# Material for this exercise:
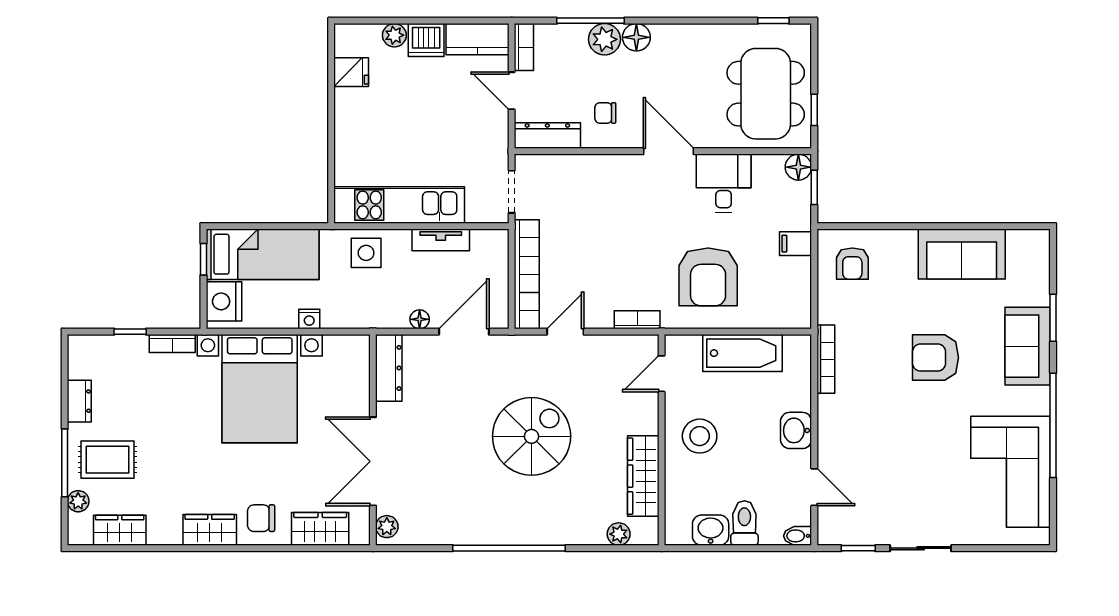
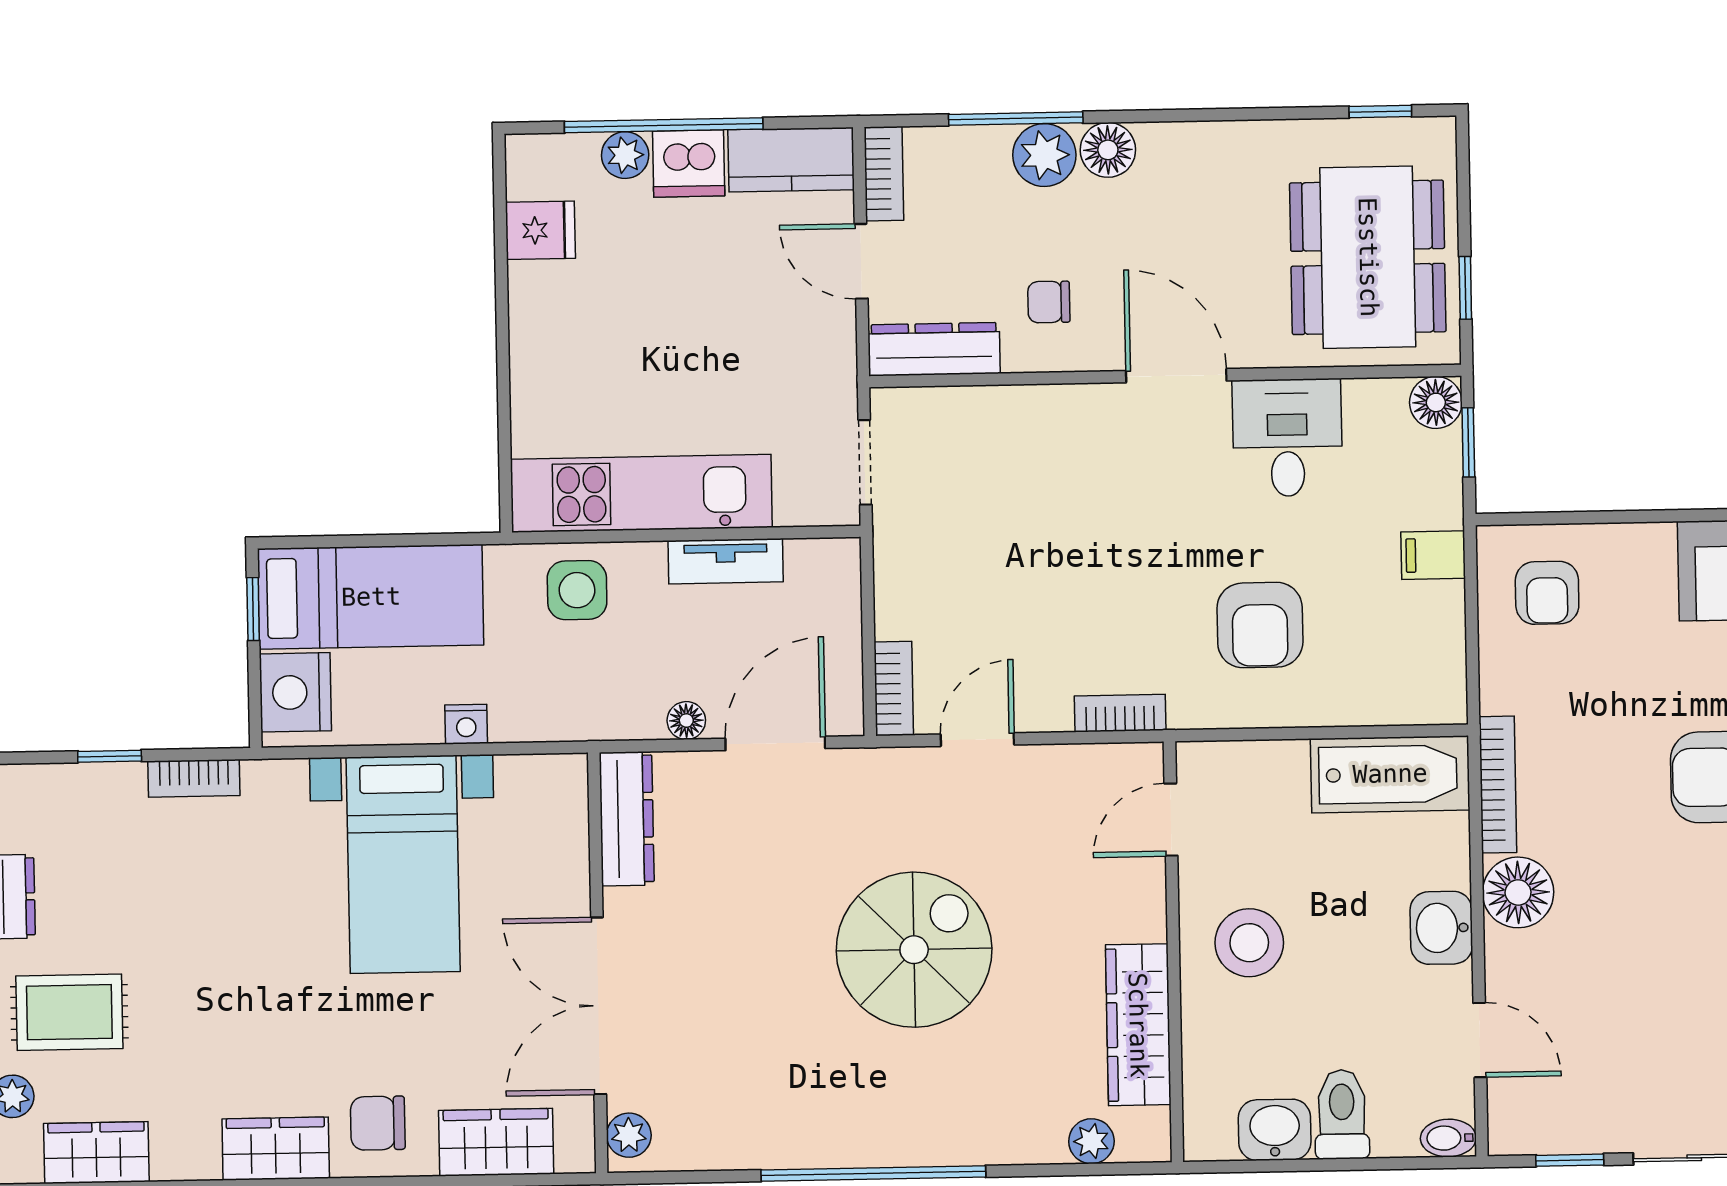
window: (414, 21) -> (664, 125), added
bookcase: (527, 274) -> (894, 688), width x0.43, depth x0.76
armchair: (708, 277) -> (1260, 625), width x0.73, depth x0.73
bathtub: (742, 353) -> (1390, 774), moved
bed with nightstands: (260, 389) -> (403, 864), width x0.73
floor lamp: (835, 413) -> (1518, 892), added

# Job item:
Only the lines from the one containing "armchair: (708, 277)" through the final line of the material should be printed, each word for word. Both of those lines count.

# Solution to this problem:
armchair: (708, 277) -> (1260, 625), width x0.73, depth x0.73
bathtub: (742, 353) -> (1390, 774), moved
bed with nightstands: (260, 389) -> (403, 864), width x0.73
floor lamp: (835, 413) -> (1518, 892), added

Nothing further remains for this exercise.